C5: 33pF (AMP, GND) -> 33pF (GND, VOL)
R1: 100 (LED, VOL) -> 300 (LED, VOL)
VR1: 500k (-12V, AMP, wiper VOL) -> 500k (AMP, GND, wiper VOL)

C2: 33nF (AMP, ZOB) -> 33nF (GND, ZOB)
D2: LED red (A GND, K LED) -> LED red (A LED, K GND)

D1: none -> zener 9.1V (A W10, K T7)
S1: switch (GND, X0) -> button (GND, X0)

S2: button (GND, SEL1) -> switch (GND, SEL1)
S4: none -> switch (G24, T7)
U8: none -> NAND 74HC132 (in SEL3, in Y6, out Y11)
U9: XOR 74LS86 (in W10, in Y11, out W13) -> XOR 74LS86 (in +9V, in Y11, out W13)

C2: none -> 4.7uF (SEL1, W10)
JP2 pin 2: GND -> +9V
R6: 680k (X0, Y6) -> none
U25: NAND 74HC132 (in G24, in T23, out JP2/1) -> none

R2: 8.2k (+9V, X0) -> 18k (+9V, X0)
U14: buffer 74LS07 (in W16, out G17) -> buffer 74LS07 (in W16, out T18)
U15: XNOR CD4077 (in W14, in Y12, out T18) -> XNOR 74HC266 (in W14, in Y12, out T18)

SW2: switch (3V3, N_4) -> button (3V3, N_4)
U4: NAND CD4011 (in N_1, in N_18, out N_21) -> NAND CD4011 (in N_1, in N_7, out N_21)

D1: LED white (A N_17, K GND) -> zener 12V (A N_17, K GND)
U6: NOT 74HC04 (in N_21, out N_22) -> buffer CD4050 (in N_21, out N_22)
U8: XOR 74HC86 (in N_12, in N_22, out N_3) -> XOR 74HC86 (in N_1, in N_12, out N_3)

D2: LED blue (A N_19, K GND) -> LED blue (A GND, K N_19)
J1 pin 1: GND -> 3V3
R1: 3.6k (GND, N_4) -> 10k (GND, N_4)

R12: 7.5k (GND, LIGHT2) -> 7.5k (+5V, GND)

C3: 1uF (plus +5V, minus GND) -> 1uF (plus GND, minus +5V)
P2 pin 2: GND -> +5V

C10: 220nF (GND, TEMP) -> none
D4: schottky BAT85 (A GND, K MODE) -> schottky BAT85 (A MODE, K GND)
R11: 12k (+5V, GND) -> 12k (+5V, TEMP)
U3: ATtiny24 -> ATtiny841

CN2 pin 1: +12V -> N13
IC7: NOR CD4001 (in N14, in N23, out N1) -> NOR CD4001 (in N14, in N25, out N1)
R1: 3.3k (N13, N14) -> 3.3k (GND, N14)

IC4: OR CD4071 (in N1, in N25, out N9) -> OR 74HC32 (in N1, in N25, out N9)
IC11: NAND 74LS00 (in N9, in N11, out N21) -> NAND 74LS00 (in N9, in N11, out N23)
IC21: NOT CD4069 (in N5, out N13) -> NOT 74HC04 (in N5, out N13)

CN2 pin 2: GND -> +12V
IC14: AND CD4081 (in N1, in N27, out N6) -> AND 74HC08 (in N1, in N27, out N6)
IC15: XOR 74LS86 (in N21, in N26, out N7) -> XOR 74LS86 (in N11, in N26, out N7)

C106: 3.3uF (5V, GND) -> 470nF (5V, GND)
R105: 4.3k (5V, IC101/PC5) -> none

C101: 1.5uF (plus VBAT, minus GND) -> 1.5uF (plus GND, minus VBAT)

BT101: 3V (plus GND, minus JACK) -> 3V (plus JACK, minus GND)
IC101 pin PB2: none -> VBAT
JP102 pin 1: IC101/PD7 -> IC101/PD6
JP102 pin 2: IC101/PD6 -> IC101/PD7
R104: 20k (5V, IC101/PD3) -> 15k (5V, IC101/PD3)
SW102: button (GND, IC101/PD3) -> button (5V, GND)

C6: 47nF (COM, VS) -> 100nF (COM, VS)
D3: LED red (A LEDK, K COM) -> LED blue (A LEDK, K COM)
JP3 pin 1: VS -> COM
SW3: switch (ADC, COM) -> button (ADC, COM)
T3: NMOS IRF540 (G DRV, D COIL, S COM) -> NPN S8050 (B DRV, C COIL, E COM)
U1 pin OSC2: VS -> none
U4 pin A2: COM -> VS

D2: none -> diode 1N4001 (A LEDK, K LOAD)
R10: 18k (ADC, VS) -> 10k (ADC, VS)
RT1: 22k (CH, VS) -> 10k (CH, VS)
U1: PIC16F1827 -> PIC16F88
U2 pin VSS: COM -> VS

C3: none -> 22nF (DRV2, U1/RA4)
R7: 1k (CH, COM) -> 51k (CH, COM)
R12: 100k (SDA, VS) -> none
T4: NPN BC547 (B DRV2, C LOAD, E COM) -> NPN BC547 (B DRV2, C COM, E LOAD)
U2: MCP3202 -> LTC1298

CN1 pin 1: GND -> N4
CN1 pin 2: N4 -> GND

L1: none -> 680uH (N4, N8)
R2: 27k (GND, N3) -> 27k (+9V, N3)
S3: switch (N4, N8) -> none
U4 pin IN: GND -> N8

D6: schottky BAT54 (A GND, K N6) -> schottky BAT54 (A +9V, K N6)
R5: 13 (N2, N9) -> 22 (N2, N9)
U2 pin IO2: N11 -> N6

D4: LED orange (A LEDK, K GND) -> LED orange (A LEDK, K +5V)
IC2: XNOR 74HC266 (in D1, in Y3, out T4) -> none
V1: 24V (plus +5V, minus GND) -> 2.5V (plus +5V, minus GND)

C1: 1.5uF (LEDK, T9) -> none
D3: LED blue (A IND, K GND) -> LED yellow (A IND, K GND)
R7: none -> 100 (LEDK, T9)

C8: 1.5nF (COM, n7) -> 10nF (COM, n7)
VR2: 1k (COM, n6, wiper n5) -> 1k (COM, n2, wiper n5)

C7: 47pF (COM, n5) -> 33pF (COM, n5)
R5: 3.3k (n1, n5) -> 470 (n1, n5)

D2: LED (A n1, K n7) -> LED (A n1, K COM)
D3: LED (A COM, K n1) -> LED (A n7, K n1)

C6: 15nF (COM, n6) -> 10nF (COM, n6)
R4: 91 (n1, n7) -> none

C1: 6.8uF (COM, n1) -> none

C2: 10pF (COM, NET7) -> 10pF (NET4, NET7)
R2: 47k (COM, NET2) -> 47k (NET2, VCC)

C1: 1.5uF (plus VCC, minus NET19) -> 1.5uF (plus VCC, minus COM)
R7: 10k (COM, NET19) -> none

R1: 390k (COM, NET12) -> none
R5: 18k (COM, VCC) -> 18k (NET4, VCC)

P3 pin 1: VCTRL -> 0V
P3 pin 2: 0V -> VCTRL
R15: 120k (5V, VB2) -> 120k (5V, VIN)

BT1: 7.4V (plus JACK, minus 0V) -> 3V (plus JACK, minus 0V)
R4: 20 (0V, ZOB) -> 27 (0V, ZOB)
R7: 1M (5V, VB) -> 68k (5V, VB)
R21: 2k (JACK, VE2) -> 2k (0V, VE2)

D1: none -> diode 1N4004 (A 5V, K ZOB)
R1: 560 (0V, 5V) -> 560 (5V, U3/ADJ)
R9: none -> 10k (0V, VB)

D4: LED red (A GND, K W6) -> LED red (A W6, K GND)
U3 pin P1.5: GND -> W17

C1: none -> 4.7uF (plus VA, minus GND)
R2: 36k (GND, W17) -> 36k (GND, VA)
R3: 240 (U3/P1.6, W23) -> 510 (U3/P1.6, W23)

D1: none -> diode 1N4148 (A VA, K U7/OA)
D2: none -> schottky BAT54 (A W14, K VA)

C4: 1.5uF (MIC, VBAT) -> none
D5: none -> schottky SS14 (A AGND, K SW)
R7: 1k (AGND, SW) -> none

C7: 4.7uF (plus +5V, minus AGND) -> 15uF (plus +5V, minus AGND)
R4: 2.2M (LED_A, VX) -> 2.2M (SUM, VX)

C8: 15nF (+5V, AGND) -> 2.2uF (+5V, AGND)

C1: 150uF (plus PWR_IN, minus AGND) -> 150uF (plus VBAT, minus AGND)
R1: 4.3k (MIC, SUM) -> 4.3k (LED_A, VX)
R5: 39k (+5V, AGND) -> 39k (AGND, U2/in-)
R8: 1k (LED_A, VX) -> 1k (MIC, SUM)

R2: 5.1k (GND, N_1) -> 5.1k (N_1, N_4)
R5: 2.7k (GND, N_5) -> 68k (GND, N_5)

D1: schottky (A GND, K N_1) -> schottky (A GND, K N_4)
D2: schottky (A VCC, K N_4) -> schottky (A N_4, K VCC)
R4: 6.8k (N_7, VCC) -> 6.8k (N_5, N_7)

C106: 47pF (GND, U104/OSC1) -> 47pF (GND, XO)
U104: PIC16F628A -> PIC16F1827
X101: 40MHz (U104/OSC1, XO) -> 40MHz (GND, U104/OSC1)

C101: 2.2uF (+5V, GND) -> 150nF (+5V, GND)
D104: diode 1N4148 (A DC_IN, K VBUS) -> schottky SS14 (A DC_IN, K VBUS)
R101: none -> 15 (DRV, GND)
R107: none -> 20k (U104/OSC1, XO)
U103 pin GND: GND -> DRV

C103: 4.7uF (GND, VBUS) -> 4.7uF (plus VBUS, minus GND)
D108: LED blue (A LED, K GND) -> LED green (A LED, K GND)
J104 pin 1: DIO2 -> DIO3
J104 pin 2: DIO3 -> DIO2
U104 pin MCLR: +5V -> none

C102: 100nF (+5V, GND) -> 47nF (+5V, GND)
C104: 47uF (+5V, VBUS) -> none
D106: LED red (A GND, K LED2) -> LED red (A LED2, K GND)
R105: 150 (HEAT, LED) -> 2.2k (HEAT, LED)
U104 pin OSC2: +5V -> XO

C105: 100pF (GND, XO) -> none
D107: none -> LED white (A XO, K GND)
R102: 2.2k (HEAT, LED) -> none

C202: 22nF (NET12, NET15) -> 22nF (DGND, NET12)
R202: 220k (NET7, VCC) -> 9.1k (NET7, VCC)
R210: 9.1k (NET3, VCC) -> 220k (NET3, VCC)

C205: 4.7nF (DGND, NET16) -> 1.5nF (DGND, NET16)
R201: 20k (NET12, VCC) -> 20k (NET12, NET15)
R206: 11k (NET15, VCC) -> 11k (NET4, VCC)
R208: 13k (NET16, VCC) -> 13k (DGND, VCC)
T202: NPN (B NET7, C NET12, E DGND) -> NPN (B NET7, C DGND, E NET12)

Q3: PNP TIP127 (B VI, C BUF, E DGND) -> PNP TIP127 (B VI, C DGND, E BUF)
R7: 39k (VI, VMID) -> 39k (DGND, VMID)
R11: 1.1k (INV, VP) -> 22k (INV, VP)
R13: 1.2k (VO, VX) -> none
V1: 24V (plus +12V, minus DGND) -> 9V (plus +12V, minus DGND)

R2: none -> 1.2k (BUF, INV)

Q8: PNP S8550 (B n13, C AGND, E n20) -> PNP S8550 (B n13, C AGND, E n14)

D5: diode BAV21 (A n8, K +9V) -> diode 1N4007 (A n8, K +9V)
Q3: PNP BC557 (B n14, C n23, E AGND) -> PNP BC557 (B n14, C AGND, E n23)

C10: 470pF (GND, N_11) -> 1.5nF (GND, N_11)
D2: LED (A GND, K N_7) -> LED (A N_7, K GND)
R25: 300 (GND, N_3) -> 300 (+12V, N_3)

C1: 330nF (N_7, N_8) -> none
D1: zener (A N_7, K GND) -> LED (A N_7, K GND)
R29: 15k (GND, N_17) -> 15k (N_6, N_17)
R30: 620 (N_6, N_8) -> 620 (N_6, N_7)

● ● ● ●

--- Exercise ---
In the entries above, find the line with "S2: button (GND, SEL1) -> switch (GND, SEL1)" and the line with "C6: 47nF (COM, VS) -> 100nF (COM, VS)", then set down exactly those two and every line between them, nothing else.

--- Answer to the problem ---
S2: button (GND, SEL1) -> switch (GND, SEL1)
S4: none -> switch (G24, T7)
U8: none -> NAND 74HC132 (in SEL3, in Y6, out Y11)
U9: XOR 74LS86 (in W10, in Y11, out W13) -> XOR 74LS86 (in +9V, in Y11, out W13)

C2: none -> 4.7uF (SEL1, W10)
JP2 pin 2: GND -> +9V
R6: 680k (X0, Y6) -> none
U25: NAND 74HC132 (in G24, in T23, out JP2/1) -> none

R2: 8.2k (+9V, X0) -> 18k (+9V, X0)
U14: buffer 74LS07 (in W16, out G17) -> buffer 74LS07 (in W16, out T18)
U15: XNOR CD4077 (in W14, in Y12, out T18) -> XNOR 74HC266 (in W14, in Y12, out T18)

SW2: switch (3V3, N_4) -> button (3V3, N_4)
U4: NAND CD4011 (in N_1, in N_18, out N_21) -> NAND CD4011 (in N_1, in N_7, out N_21)

D1: LED white (A N_17, K GND) -> zener 12V (A N_17, K GND)
U6: NOT 74HC04 (in N_21, out N_22) -> buffer CD4050 (in N_21, out N_22)
U8: XOR 74HC86 (in N_12, in N_22, out N_3) -> XOR 74HC86 (in N_1, in N_12, out N_3)

D2: LED blue (A N_19, K GND) -> LED blue (A GND, K N_19)
J1 pin 1: GND -> 3V3
R1: 3.6k (GND, N_4) -> 10k (GND, N_4)

R12: 7.5k (GND, LIGHT2) -> 7.5k (+5V, GND)

C3: 1uF (plus +5V, minus GND) -> 1uF (plus GND, minus +5V)
P2 pin 2: GND -> +5V

C10: 220nF (GND, TEMP) -> none
D4: schottky BAT85 (A GND, K MODE) -> schottky BAT85 (A MODE, K GND)
R11: 12k (+5V, GND) -> 12k (+5V, TEMP)
U3: ATtiny24 -> ATtiny841

CN2 pin 1: +12V -> N13
IC7: NOR CD4001 (in N14, in N23, out N1) -> NOR CD4001 (in N14, in N25, out N1)
R1: 3.3k (N13, N14) -> 3.3k (GND, N14)

IC4: OR CD4071 (in N1, in N25, out N9) -> OR 74HC32 (in N1, in N25, out N9)
IC11: NAND 74LS00 (in N9, in N11, out N21) -> NAND 74LS00 (in N9, in N11, out N23)
IC21: NOT CD4069 (in N5, out N13) -> NOT 74HC04 (in N5, out N13)

CN2 pin 2: GND -> +12V
IC14: AND CD4081 (in N1, in N27, out N6) -> AND 74HC08 (in N1, in N27, out N6)
IC15: XOR 74LS86 (in N21, in N26, out N7) -> XOR 74LS86 (in N11, in N26, out N7)

C106: 3.3uF (5V, GND) -> 470nF (5V, GND)
R105: 4.3k (5V, IC101/PC5) -> none

C101: 1.5uF (plus VBAT, minus GND) -> 1.5uF (plus GND, minus VBAT)

BT101: 3V (plus GND, minus JACK) -> 3V (plus JACK, minus GND)
IC101 pin PB2: none -> VBAT
JP102 pin 1: IC101/PD7 -> IC101/PD6
JP102 pin 2: IC101/PD6 -> IC101/PD7
R104: 20k (5V, IC101/PD3) -> 15k (5V, IC101/PD3)
SW102: button (GND, IC101/PD3) -> button (5V, GND)

C6: 47nF (COM, VS) -> 100nF (COM, VS)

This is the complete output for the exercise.